Search the listing below for the word "epithelium" and copy each line that holds it.
— START OF Extracted data —
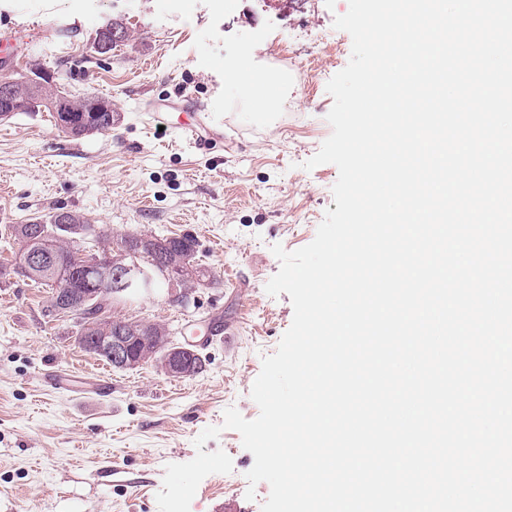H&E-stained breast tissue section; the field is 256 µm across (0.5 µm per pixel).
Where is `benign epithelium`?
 <instances>
[{
  "instance_id": "benign-epithelium-1",
  "label": "benign epithelium",
  "mask_w": 512,
  "mask_h": 512,
  "mask_svg": "<svg viewBox=\"0 0 512 512\" xmlns=\"http://www.w3.org/2000/svg\"><path fill=\"white\" fill-rule=\"evenodd\" d=\"M54 85L53 76L43 71L29 73L5 74L0 77V118L12 116L23 111L32 99L38 100L42 108L53 112L59 127L75 134L83 135L91 129V122H75L73 110L69 103L56 92L49 90ZM29 248L19 253L18 269L26 274L41 270L55 277L59 288L55 290L50 304L52 315L72 321L80 329L82 339L88 341L98 352L105 353L112 361V367L125 370L142 366L153 356L149 346L156 341L151 331L132 322L116 327L100 336L95 333L97 324L103 320V312L97 310L106 305L105 297L112 295V302L123 303L128 300L149 295L153 291V281L149 274L137 263H123L112 259V270L104 269L102 255L94 253L90 244L99 234L95 224H85L81 229L86 248L83 250L84 270L99 272L98 279L102 285H112L108 290L91 293H78L73 288L69 275H60L55 266L46 262L51 230L45 224L29 225ZM184 237L132 235L120 243L121 257H139L158 253L173 242ZM185 281H192L195 287H207L211 283L210 274L192 266H184L170 275V287L176 288ZM198 354L189 344L171 342L163 355L164 371L173 376H188L193 373L195 358Z\"/></svg>"
}]
</instances>
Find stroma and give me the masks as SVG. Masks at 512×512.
Masks as SVG:
<instances>
[{"mask_svg":"<svg viewBox=\"0 0 512 512\" xmlns=\"http://www.w3.org/2000/svg\"><path fill=\"white\" fill-rule=\"evenodd\" d=\"M348 6L0 0V34L14 39L0 54L9 69L67 73L68 91L108 98L114 116L111 131L83 138L45 112L0 122V267L11 269L18 254L9 225L65 207L109 232L193 234L213 279L192 289L185 309L162 287L115 310L195 345L202 371L177 378L150 364L112 368L77 345L69 320L49 316L47 289L0 278V512H159L166 466L192 460L209 426L222 432L205 451L223 450L233 470L205 477L189 512H261L270 487L249 486L254 457L223 428L224 411L258 417L252 385L292 323L289 295L265 291L280 268L273 245L309 244L334 206L337 167L303 164L332 133L326 85L352 50L334 19ZM112 21L129 38L101 62L86 48ZM246 52L262 71L287 55L277 105H257L226 79L225 63ZM187 100L208 115L211 153L146 124L150 106L177 116ZM90 371L111 383L109 396H75L47 381Z\"/></svg>","mask_w":512,"mask_h":512,"instance_id":"obj_1","label":"stroma"}]
</instances>
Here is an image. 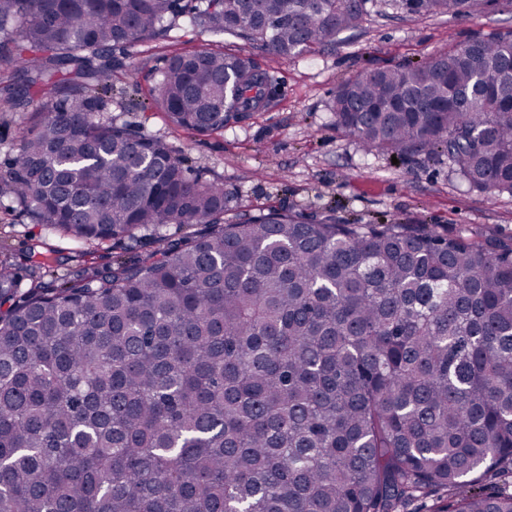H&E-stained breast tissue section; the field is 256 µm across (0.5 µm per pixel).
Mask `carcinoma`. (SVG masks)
Instances as JSON below:
<instances>
[{
	"label": "carcinoma",
	"mask_w": 512,
	"mask_h": 512,
	"mask_svg": "<svg viewBox=\"0 0 512 512\" xmlns=\"http://www.w3.org/2000/svg\"><path fill=\"white\" fill-rule=\"evenodd\" d=\"M369 3L0 0V112L35 105L0 196L80 258L159 242L60 284L0 260V512H512L511 241L331 209L230 222L223 183L103 113L112 67L181 18L290 60ZM271 99L267 69L212 47L168 57L153 95L194 135ZM330 110L367 149L512 195V32L367 71ZM489 473L505 488L464 492ZM128 242L125 241H108L94 248L92 253L83 258L88 264L95 266H105L112 261V257L125 254Z\"/></svg>",
	"instance_id": "1"
}]
</instances>
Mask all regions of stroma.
I'll return each mask as SVG.
<instances>
[{
    "mask_svg": "<svg viewBox=\"0 0 512 512\" xmlns=\"http://www.w3.org/2000/svg\"><path fill=\"white\" fill-rule=\"evenodd\" d=\"M509 31L512 0H497L474 19L414 12L405 0H373L358 28L287 61L261 45L224 35L220 43L225 50L249 57L270 72L277 94L268 108L247 120L193 136L171 126L165 113L152 105L166 58L212 40L181 25L167 39L130 48L134 69L113 73L104 111L164 138L194 173L222 181L232 219L269 207L303 216L331 208L337 221L345 223L401 218L437 224L452 233L473 228L512 239V195L471 188L444 159H395L365 150L337 129L329 109L337 87L368 70L417 64L449 45ZM20 210L17 202L0 198V258L22 264L34 249L48 264L50 278L75 275L77 244L61 233L45 234Z\"/></svg>",
    "mask_w": 512,
    "mask_h": 512,
    "instance_id": "1",
    "label": "stroma"
}]
</instances>
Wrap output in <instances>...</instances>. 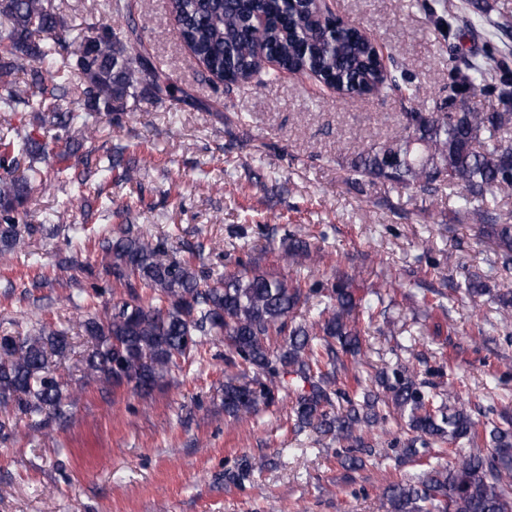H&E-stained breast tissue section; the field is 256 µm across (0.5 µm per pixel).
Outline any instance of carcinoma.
I'll use <instances>...</instances> for the list:
<instances>
[{
    "mask_svg": "<svg viewBox=\"0 0 512 512\" xmlns=\"http://www.w3.org/2000/svg\"><path fill=\"white\" fill-rule=\"evenodd\" d=\"M183 41L210 74L232 85L259 73L263 59L276 58L289 70L308 69L320 80L354 97L399 92L411 100L412 79L390 77L370 38L344 22L326 32L311 19L309 0H169ZM63 19L49 0H0V108L32 114L38 129L56 131L51 141L0 127V260L26 247L43 227L21 223L31 195L45 185L39 163L51 156L68 183L85 191L92 172L106 178L116 170L130 181L138 175L124 151L98 154L94 141L101 117L127 111L142 92L161 102L181 89L149 65L137 41L112 27L96 28L71 50L62 36ZM29 69V80L16 75ZM79 93L82 106L65 99ZM466 93L497 96L503 110L481 112L466 106L403 113V131L377 140L348 165L357 184L381 181L397 188L432 192L446 186L457 194V215L477 217L479 234L493 246L496 263L512 270V223L486 208L512 197V143L499 134L512 129V80L508 64L494 55L457 70L447 99ZM94 242L104 272L123 297L102 314L82 322L93 341L84 373L106 386L147 394L207 336H222L229 350L252 370L248 381L224 382V412L239 416L269 407L280 393L294 397L293 431L310 428L345 444L340 463L348 471L376 453L366 433L393 421L409 434L396 449L394 465L420 462L434 446H450L448 465L431 466L416 480L400 479L382 493V512H512V416L479 419L454 384L434 390L407 366L369 380L349 373L358 363L362 337L386 319L384 294L364 289L353 275L326 280L311 273L288 278L261 268L260 260L240 262L216 281L190 259L165 261V242L153 241L133 224H117ZM295 262L311 255V242L290 233L280 242ZM471 300L492 294L496 325L512 327V287L491 290L478 275L464 282ZM303 307L317 319L296 321ZM68 347L49 323L17 336H0V433L11 418L64 421L77 395L57 379L52 357ZM264 466L243 460L226 475L242 484Z\"/></svg>",
    "mask_w": 512,
    "mask_h": 512,
    "instance_id": "cac0c4a2",
    "label": "carcinoma"
}]
</instances>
— END OF Extracted data —
[Output below]
Where is `benign epithelium`?
  "instance_id": "benign-epithelium-1",
  "label": "benign epithelium",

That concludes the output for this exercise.